__Records__:
[Start of Attachment]
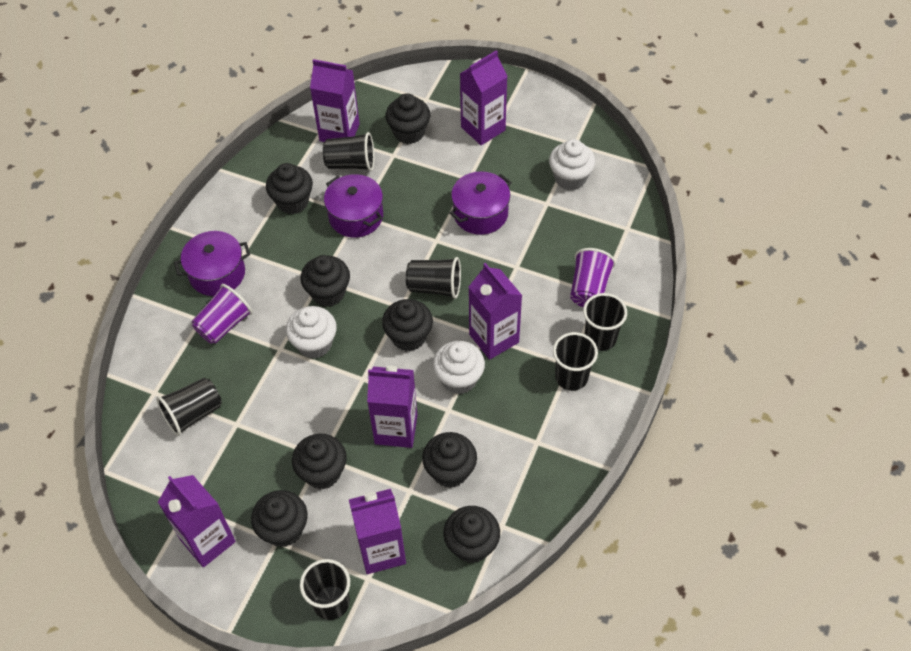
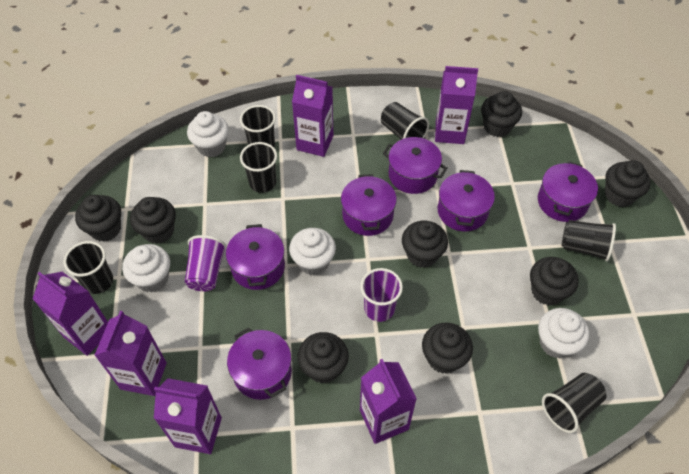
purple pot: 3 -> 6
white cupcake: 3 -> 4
[End of Attachment]
[Start of Attachment]
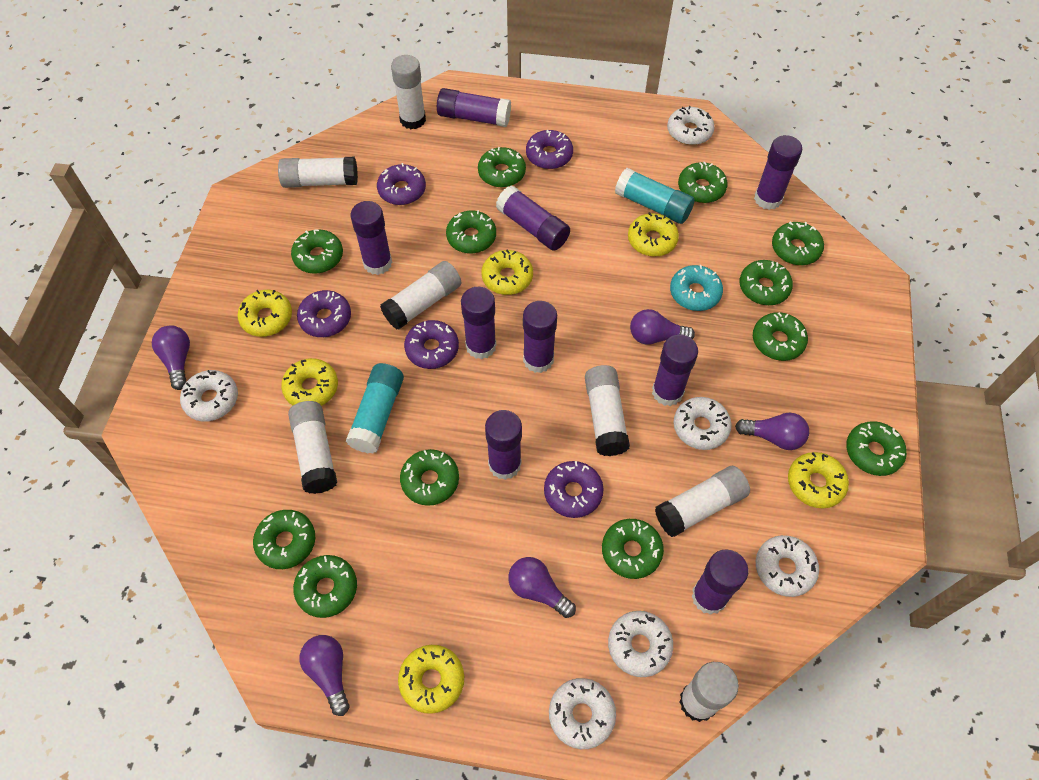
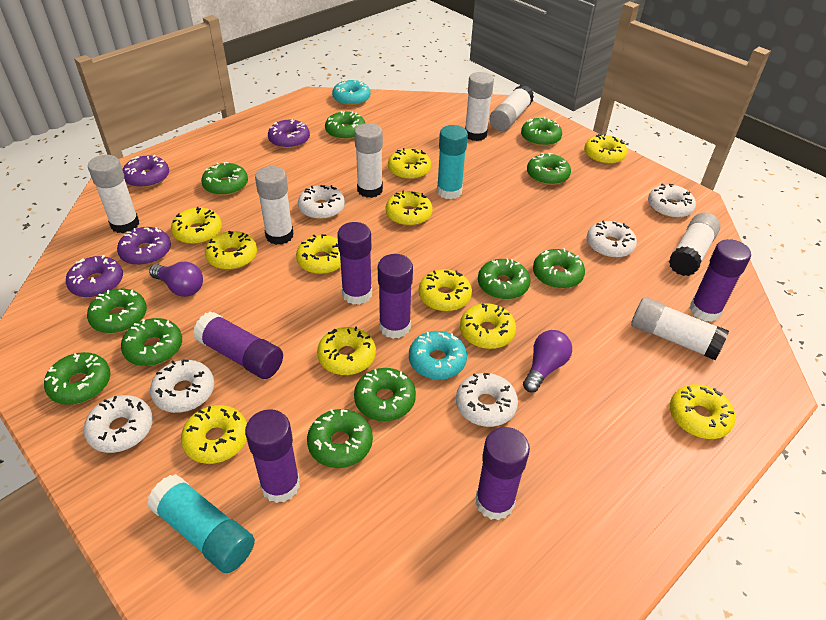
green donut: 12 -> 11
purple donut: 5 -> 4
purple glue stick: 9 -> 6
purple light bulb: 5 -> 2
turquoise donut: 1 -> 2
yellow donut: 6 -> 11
[End of Attachment]
__Description of the task__:
In the listing above, find the line containing "purple light bulb: 5 -> 2" and the line containing "yellow donut: 6 -> 11", then quote both, plus every line between them, exactly as written.

__Exercise output__:
purple light bulb: 5 -> 2
turquoise donut: 1 -> 2
yellow donut: 6 -> 11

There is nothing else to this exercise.